RECORD EXCERPTS below:

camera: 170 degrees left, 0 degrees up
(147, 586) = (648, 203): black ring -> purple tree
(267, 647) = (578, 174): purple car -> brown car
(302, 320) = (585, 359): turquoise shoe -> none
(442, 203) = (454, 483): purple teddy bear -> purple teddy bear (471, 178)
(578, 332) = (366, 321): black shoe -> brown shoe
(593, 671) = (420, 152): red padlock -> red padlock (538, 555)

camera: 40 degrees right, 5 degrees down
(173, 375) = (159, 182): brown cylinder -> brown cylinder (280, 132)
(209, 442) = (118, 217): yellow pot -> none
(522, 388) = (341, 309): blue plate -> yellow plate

End of RECORD EXCERPTS.
RECORD EXCERPTS below:

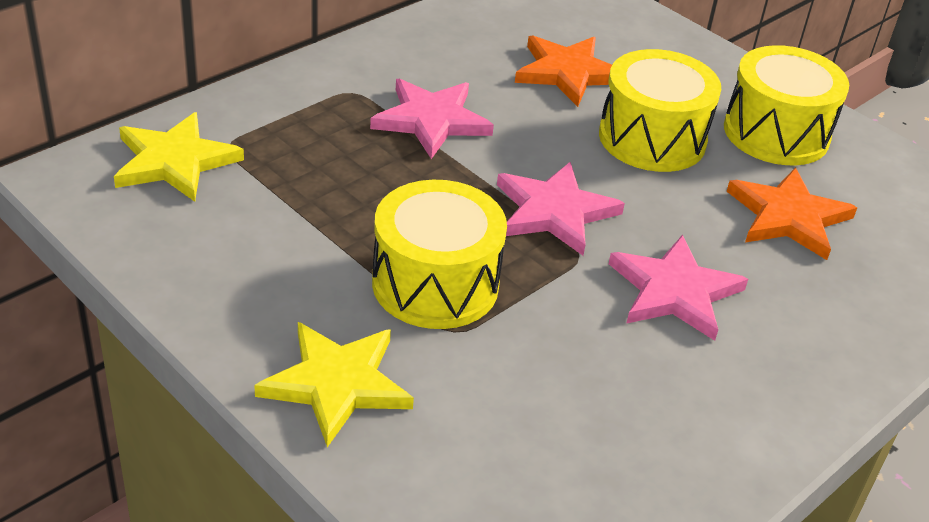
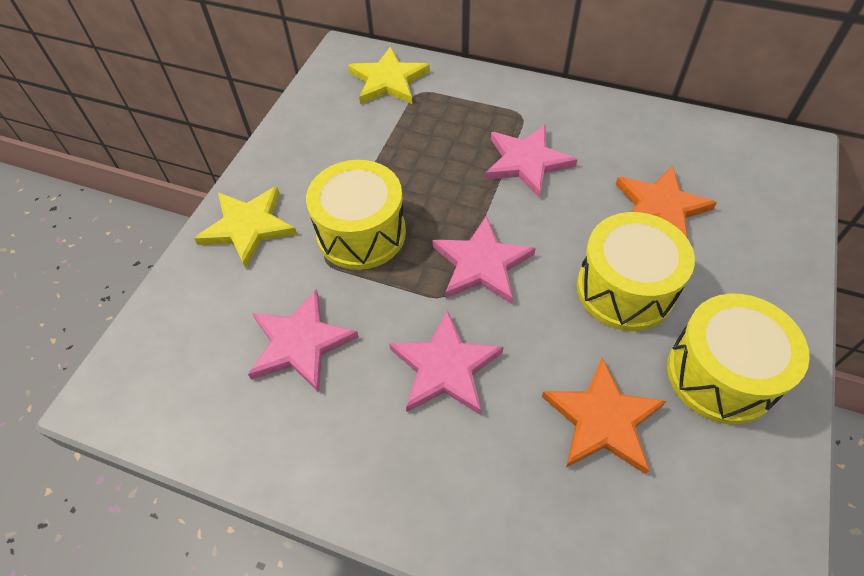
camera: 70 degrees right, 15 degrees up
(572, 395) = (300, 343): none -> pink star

End of RECORD EXCERPTS.

Show the lines above that include "yellow".

## REPLY:
(209, 442) = (118, 217): yellow pot -> none
(522, 388) = (341, 309): blue plate -> yellow plate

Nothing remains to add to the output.